## Provided data

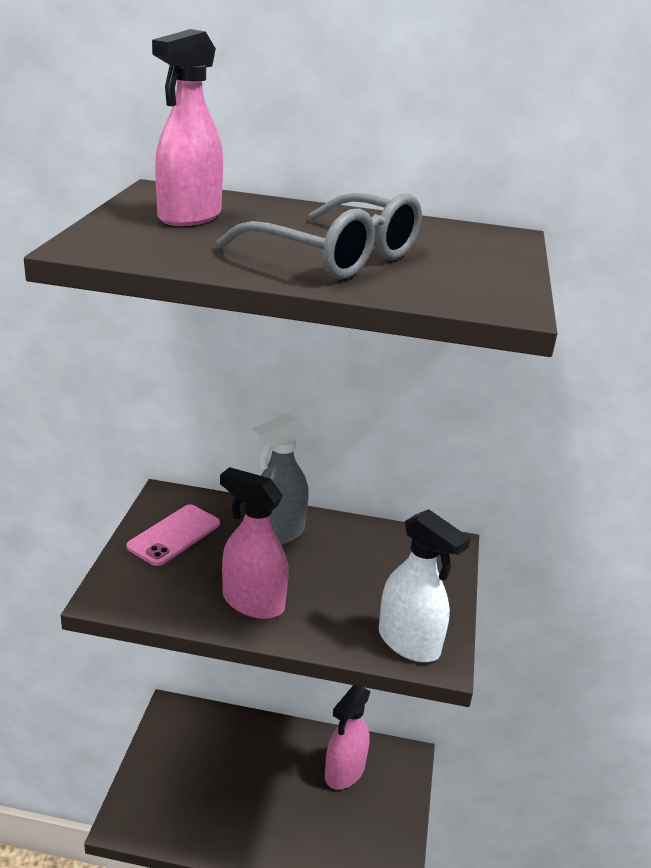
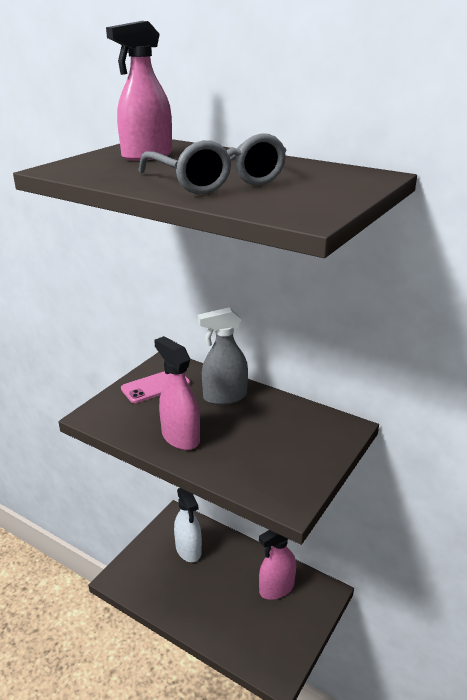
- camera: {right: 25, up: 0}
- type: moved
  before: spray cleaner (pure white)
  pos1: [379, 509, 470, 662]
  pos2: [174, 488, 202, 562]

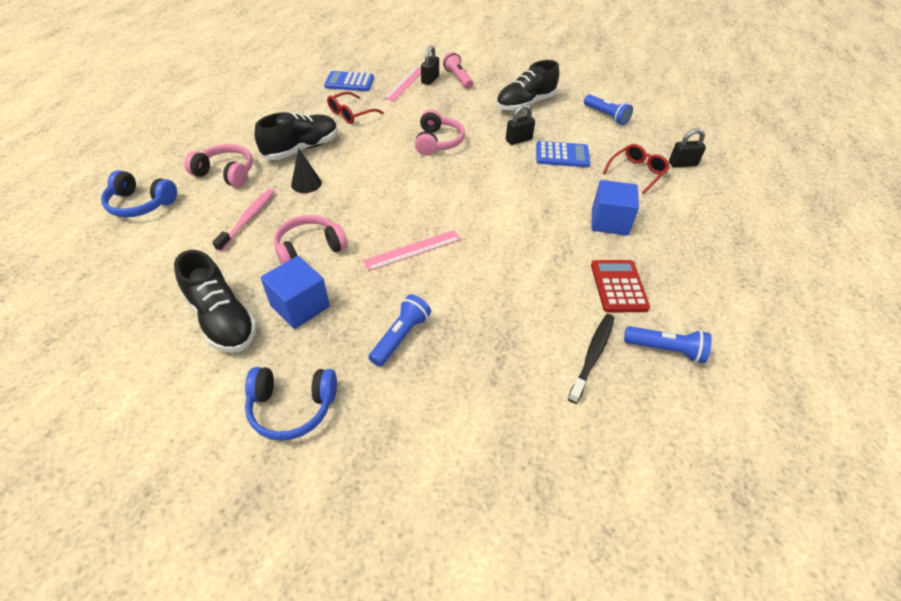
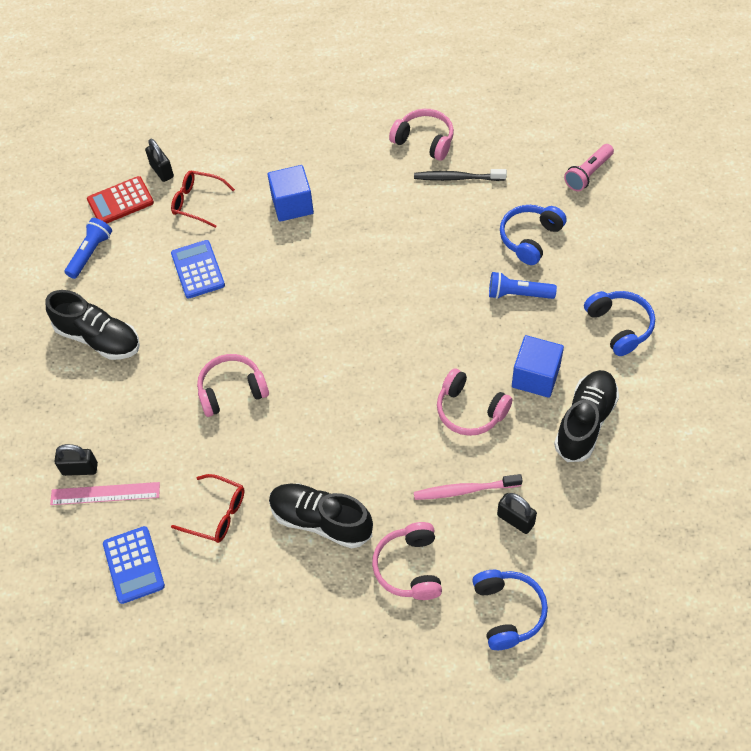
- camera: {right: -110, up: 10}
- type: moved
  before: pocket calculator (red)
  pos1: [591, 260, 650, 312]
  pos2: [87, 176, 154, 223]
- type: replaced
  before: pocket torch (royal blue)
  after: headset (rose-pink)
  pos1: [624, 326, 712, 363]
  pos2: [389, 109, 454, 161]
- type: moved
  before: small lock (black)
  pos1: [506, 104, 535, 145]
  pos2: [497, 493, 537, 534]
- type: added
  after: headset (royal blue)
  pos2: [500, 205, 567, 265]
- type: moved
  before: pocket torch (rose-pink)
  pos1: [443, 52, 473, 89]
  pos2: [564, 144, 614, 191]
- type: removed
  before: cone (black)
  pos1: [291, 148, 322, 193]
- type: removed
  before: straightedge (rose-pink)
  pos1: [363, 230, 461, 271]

## Problem requirements
Repeat each record as given. No picture belongs in the copy.

## Written solution
- camera: {right: 25, up: 0}
- type: moved
  before: spray cleaner (pure white)
  pos1: [379, 509, 470, 662]
  pos2: [174, 488, 202, 562]

- camera: {right: -110, up: 10}
- type: moved
  before: pocket calculator (red)
  pos1: [591, 260, 650, 312]
  pos2: [87, 176, 154, 223]
- type: replaced
  before: pocket torch (royal blue)
  after: headset (rose-pink)
  pos1: [624, 326, 712, 363]
  pos2: [389, 109, 454, 161]
- type: moved
  before: small lock (black)
  pos1: [506, 104, 535, 145]
  pos2: [497, 493, 537, 534]
- type: added
  after: headset (royal blue)
  pos2: [500, 205, 567, 265]
- type: moved
  before: pocket torch (rose-pink)
  pos1: [443, 52, 473, 89]
  pos2: [564, 144, 614, 191]
- type: removed
  before: cone (black)
  pos1: [291, 148, 322, 193]
- type: removed
  before: straightedge (rose-pink)
  pos1: [363, 230, 461, 271]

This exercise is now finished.